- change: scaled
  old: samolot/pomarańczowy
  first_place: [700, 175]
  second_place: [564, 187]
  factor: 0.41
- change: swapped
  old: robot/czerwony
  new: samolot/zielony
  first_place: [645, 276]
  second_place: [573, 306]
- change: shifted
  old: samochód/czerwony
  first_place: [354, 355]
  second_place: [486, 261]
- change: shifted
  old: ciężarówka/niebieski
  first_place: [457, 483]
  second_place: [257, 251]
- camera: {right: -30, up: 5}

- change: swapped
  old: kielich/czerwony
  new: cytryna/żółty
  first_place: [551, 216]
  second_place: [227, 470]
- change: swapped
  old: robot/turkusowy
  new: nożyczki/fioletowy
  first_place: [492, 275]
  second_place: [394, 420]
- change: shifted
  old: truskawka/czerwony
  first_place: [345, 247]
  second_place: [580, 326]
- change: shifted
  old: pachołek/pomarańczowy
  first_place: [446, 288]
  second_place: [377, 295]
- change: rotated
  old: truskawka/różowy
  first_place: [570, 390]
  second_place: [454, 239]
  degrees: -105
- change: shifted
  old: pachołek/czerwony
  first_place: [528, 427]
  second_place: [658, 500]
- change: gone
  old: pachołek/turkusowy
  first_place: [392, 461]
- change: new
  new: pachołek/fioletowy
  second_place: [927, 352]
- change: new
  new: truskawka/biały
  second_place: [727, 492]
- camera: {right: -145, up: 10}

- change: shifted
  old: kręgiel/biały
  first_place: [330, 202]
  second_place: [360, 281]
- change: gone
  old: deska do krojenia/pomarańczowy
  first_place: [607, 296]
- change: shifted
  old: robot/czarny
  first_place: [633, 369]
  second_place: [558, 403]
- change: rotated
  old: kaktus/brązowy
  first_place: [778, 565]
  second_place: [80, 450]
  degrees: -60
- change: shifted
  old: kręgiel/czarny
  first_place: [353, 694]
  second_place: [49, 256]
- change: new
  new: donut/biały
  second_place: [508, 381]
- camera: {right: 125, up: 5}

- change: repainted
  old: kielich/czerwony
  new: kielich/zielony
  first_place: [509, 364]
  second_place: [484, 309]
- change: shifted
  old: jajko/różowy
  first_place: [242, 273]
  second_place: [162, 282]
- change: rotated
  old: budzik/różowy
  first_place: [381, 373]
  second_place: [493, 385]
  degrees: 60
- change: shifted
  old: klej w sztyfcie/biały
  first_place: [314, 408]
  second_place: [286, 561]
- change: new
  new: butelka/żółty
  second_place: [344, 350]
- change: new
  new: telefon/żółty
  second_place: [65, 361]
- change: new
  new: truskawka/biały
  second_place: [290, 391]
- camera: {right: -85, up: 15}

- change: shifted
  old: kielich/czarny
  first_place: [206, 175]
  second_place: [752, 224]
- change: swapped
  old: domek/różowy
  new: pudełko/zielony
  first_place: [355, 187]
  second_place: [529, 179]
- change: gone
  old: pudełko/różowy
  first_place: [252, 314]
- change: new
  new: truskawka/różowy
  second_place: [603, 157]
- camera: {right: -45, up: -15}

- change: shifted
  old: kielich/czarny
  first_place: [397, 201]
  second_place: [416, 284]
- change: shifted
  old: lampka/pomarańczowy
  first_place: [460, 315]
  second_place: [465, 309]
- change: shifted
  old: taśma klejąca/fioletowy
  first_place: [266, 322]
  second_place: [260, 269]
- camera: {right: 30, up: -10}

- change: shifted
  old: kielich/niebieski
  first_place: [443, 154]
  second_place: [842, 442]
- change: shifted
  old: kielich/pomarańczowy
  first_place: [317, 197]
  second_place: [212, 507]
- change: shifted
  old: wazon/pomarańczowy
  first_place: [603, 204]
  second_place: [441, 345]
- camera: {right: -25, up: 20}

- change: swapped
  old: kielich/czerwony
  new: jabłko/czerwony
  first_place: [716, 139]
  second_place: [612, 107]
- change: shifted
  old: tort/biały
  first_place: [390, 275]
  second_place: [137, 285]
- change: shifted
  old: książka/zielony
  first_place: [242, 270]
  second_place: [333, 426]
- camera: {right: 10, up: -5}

***

### Exercise description
Look above for the line with "factor: 0.41"; retype exactly that line, every line after it up to the line with "second_place: [257, 251]", and that line too, nothing else.

### Solution to this problem
  factor: 0.41
- change: swapped
  old: robot/czerwony
  new: samolot/zielony
  first_place: [645, 276]
  second_place: [573, 306]
- change: shifted
  old: samochód/czerwony
  first_place: [354, 355]
  second_place: [486, 261]
- change: shifted
  old: ciężarówka/niebieski
  first_place: [457, 483]
  second_place: [257, 251]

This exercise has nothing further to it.